Task item | Pull every "moved" line out of the data below.

Content starts

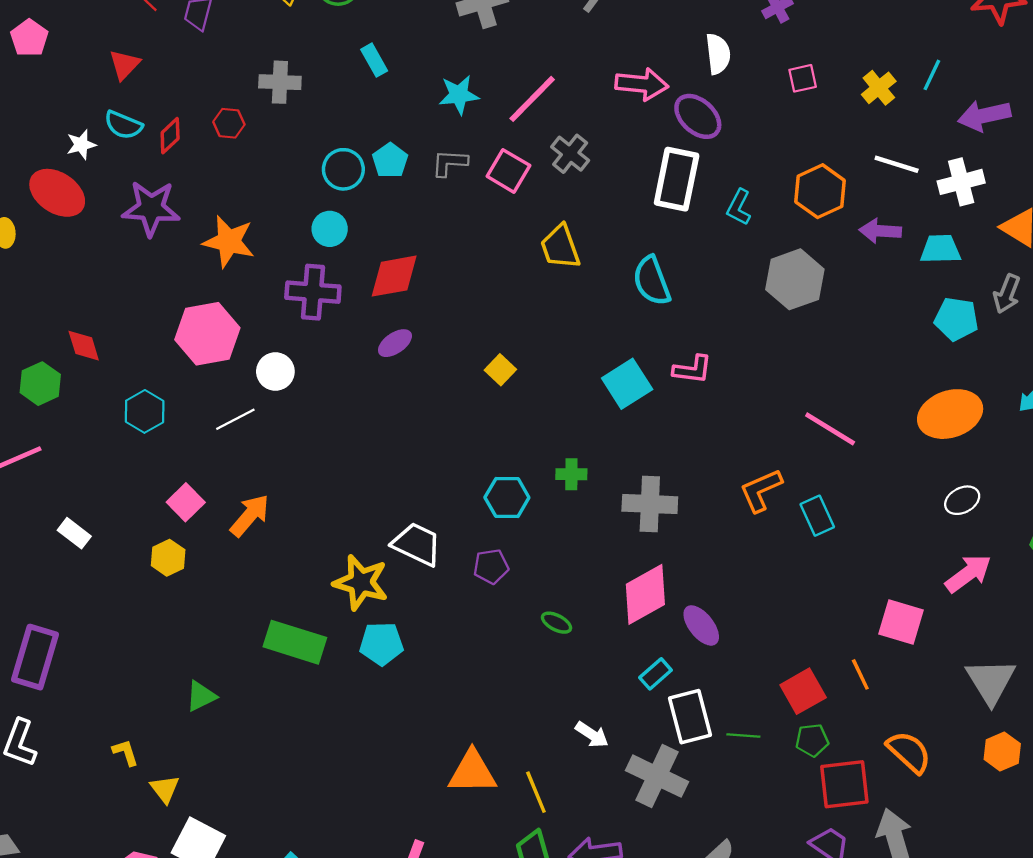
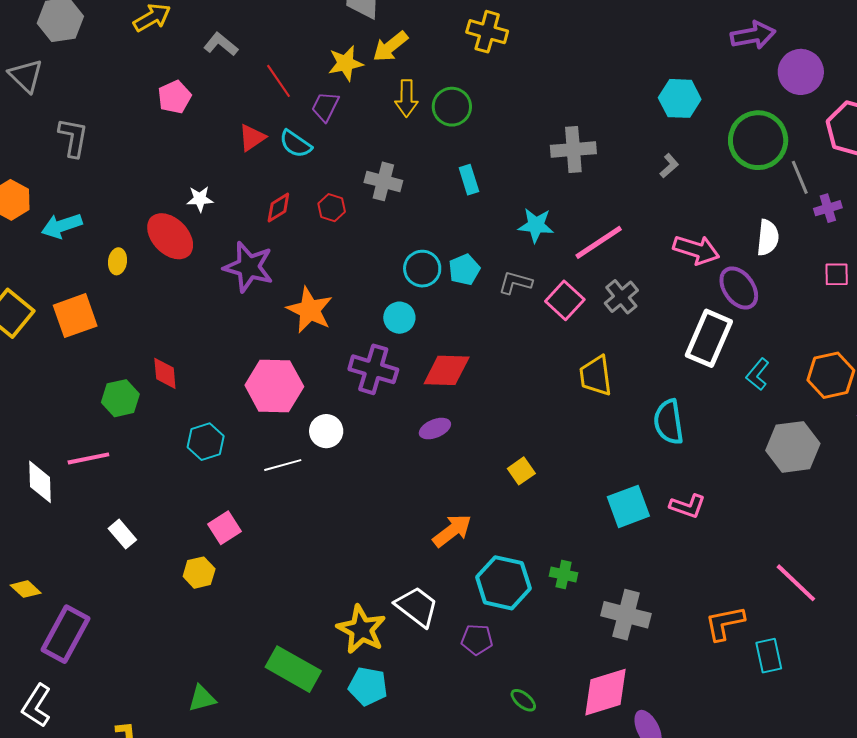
cyan semicircle: (123, 125) -> (296, 144), moved
cyan hexagon: (507, 498) -> (503, 583), size x1.4
orange arrow: (250, 515) -> (452, 531), moved

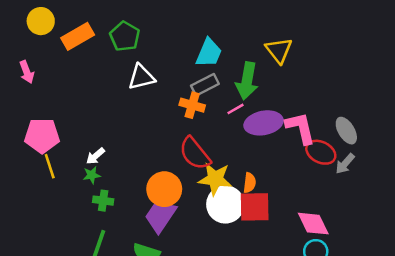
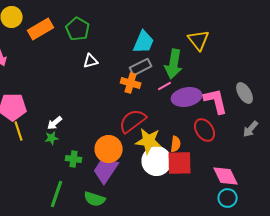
white triangle: (141, 77) -> (91, 61), size x0.7
gray ellipse: (346, 131) -> (245, 93), moved
red ellipse: (321, 152) -> (205, 130), moved, turned 30
red semicircle: (195, 153) -> (133, 121), turned 92
green cross: (103, 201) -> (74, 159), moved

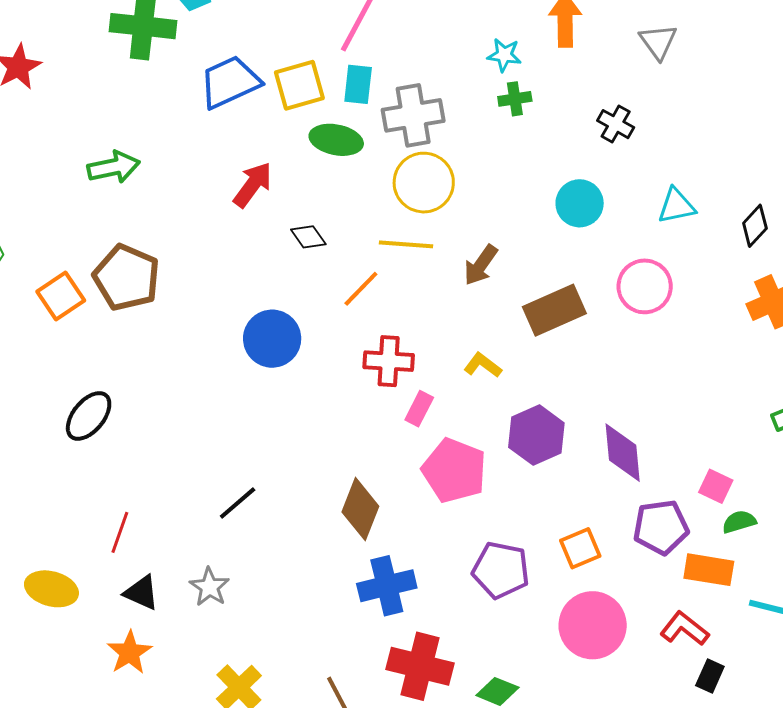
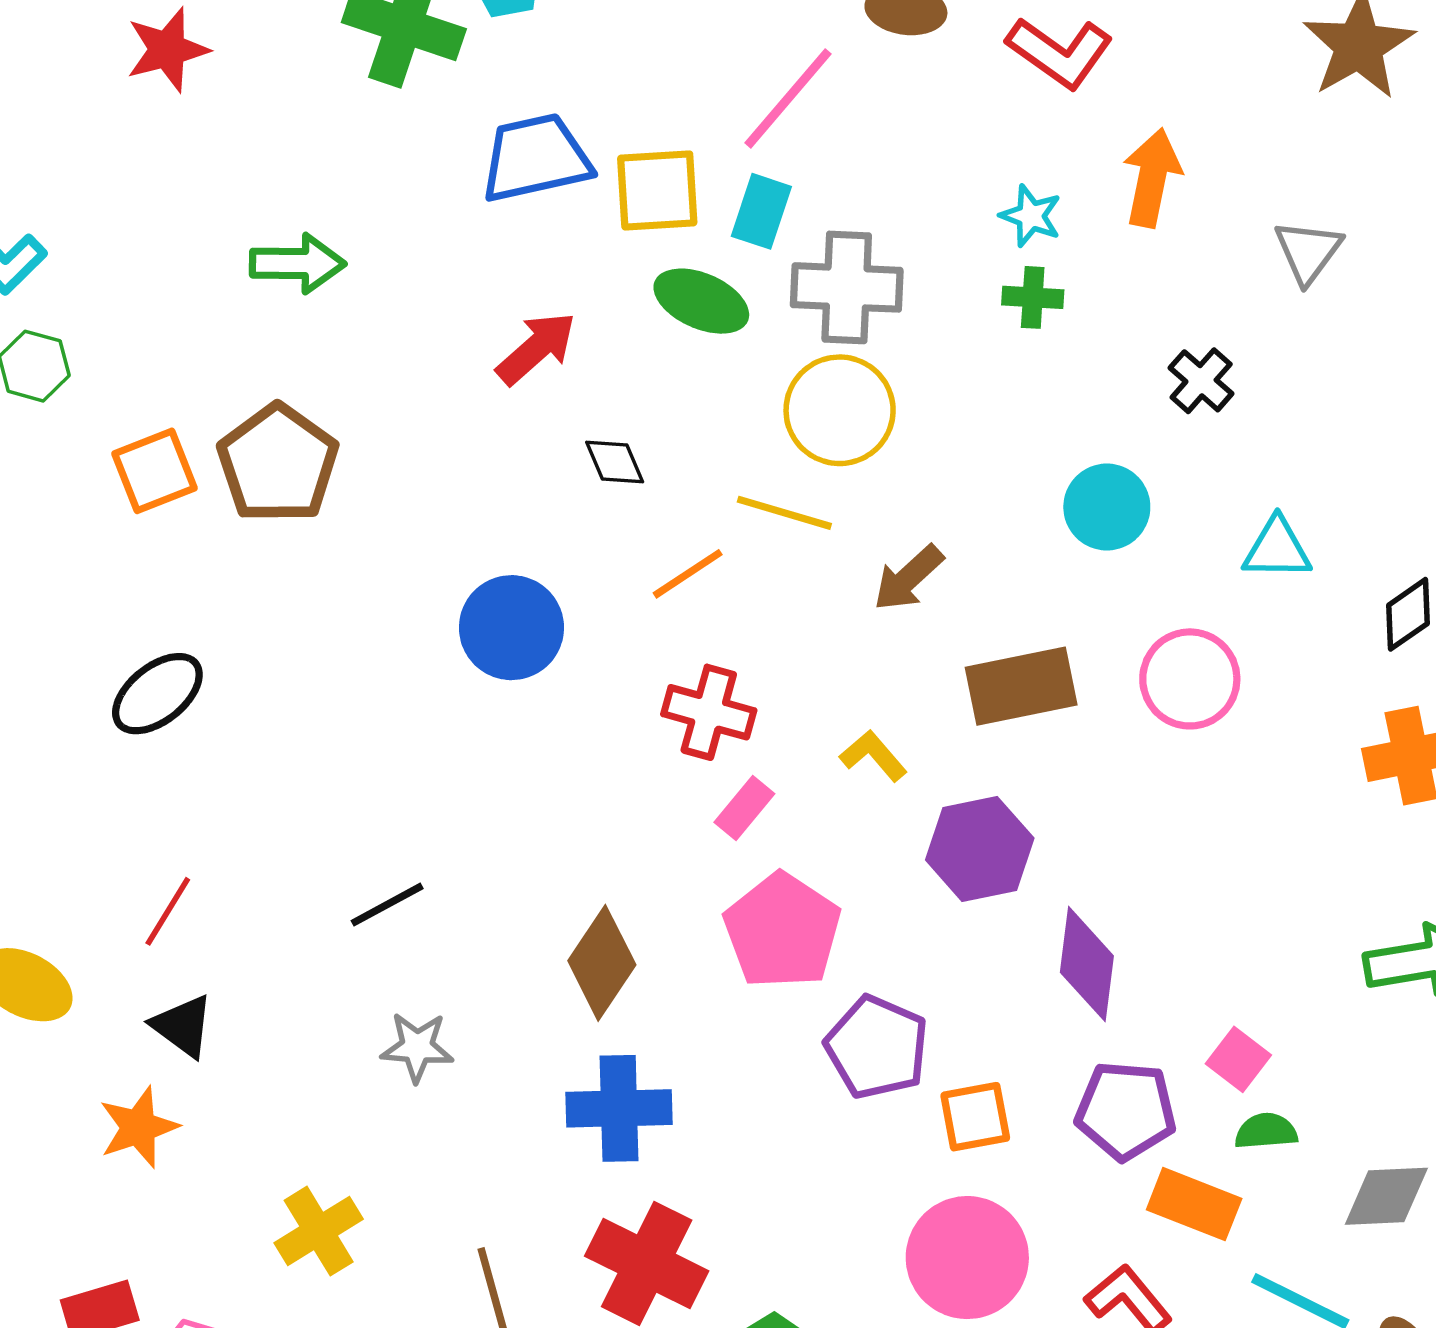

Content ends

Finished task |
cyan semicircle: (123, 125) -> (296, 144), moved
orange arrow: (250, 515) -> (452, 531), moved
gray ellipse: (346, 131) -> (245, 93), moved
red ellipse: (321, 152) -> (205, 130), moved, turned 30
green cross: (103, 201) -> (74, 159), moved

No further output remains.